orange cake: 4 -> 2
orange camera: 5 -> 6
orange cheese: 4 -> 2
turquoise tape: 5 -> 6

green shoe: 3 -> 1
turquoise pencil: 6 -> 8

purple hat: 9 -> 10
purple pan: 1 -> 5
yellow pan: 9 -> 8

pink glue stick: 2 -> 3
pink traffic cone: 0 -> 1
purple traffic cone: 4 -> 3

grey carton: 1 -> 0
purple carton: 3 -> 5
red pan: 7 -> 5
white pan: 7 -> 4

- **Problem details**:
What lines in the listing include the string "purple"? Copy them out.

- **Your response**:
purple hat: 9 -> 10
purple pan: 1 -> 5
purple traffic cone: 4 -> 3
purple carton: 3 -> 5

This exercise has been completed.